* **Data in this exercise**:

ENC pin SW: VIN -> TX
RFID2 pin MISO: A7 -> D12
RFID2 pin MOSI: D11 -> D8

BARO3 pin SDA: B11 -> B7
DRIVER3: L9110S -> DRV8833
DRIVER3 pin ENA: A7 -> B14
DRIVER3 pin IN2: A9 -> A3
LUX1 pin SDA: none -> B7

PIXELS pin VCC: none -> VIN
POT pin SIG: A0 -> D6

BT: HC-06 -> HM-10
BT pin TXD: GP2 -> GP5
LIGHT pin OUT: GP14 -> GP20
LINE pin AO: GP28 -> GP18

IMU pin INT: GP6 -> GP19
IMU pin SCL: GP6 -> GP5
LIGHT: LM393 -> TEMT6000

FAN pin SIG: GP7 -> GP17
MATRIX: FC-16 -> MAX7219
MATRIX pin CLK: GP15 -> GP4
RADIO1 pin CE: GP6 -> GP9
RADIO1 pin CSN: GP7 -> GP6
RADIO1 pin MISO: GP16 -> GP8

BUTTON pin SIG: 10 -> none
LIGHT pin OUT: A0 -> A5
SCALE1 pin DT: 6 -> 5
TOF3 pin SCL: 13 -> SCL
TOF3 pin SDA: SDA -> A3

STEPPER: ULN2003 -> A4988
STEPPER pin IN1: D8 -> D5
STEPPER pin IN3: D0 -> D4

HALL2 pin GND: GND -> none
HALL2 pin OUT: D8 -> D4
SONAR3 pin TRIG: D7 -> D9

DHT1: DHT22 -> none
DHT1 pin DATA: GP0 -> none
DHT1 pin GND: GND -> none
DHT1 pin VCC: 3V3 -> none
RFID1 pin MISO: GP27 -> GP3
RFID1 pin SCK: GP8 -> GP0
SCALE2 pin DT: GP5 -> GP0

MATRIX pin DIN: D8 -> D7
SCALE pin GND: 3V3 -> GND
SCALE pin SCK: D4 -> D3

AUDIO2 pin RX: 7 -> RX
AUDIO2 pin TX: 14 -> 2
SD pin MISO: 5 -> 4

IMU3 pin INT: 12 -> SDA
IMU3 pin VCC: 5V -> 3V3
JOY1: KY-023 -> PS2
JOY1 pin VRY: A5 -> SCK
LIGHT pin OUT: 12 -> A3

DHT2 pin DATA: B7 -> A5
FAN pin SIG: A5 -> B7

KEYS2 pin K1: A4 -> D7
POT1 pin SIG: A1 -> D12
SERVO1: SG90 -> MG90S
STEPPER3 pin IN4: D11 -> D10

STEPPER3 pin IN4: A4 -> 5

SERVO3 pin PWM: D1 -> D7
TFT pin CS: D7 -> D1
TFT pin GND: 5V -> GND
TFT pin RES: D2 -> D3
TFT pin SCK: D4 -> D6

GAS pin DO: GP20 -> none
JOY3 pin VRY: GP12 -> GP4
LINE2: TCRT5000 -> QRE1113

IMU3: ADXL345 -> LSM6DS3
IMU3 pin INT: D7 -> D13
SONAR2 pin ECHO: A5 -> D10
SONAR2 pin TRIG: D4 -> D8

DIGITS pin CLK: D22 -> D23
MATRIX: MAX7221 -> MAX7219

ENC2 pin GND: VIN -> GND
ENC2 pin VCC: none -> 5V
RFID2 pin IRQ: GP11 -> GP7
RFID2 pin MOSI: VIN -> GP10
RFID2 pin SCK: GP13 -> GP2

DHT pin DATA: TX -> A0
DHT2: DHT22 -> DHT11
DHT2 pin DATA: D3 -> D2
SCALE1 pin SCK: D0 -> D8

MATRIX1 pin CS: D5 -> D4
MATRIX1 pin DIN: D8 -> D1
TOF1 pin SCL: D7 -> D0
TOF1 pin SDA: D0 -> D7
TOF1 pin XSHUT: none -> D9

* **What the task asks**: Please copy only the lines between the first line of the entries and the line with "SONAR2 pin ECHO: A5 -> D10", keeping those two end lines as well, exactly as written.

* **Output of the task**:
ENC pin SW: VIN -> TX
RFID2 pin MISO: A7 -> D12
RFID2 pin MOSI: D11 -> D8

BARO3 pin SDA: B11 -> B7
DRIVER3: L9110S -> DRV8833
DRIVER3 pin ENA: A7 -> B14
DRIVER3 pin IN2: A9 -> A3
LUX1 pin SDA: none -> B7

PIXELS pin VCC: none -> VIN
POT pin SIG: A0 -> D6

BT: HC-06 -> HM-10
BT pin TXD: GP2 -> GP5
LIGHT pin OUT: GP14 -> GP20
LINE pin AO: GP28 -> GP18

IMU pin INT: GP6 -> GP19
IMU pin SCL: GP6 -> GP5
LIGHT: LM393 -> TEMT6000

FAN pin SIG: GP7 -> GP17
MATRIX: FC-16 -> MAX7219
MATRIX pin CLK: GP15 -> GP4
RADIO1 pin CE: GP6 -> GP9
RADIO1 pin CSN: GP7 -> GP6
RADIO1 pin MISO: GP16 -> GP8

BUTTON pin SIG: 10 -> none
LIGHT pin OUT: A0 -> A5
SCALE1 pin DT: 6 -> 5
TOF3 pin SCL: 13 -> SCL
TOF3 pin SDA: SDA -> A3

STEPPER: ULN2003 -> A4988
STEPPER pin IN1: D8 -> D5
STEPPER pin IN3: D0 -> D4

HALL2 pin GND: GND -> none
HALL2 pin OUT: D8 -> D4
SONAR3 pin TRIG: D7 -> D9

DHT1: DHT22 -> none
DHT1 pin DATA: GP0 -> none
DHT1 pin GND: GND -> none
DHT1 pin VCC: 3V3 -> none
RFID1 pin MISO: GP27 -> GP3
RFID1 pin SCK: GP8 -> GP0
SCALE2 pin DT: GP5 -> GP0

MATRIX pin DIN: D8 -> D7
SCALE pin GND: 3V3 -> GND
SCALE pin SCK: D4 -> D3

AUDIO2 pin RX: 7 -> RX
AUDIO2 pin TX: 14 -> 2
SD pin MISO: 5 -> 4

IMU3 pin INT: 12 -> SDA
IMU3 pin VCC: 5V -> 3V3
JOY1: KY-023 -> PS2
JOY1 pin VRY: A5 -> SCK
LIGHT pin OUT: 12 -> A3

DHT2 pin DATA: B7 -> A5
FAN pin SIG: A5 -> B7

KEYS2 pin K1: A4 -> D7
POT1 pin SIG: A1 -> D12
SERVO1: SG90 -> MG90S
STEPPER3 pin IN4: D11 -> D10

STEPPER3 pin IN4: A4 -> 5

SERVO3 pin PWM: D1 -> D7
TFT pin CS: D7 -> D1
TFT pin GND: 5V -> GND
TFT pin RES: D2 -> D3
TFT pin SCK: D4 -> D6

GAS pin DO: GP20 -> none
JOY3 pin VRY: GP12 -> GP4
LINE2: TCRT5000 -> QRE1113

IMU3: ADXL345 -> LSM6DS3
IMU3 pin INT: D7 -> D13
SONAR2 pin ECHO: A5 -> D10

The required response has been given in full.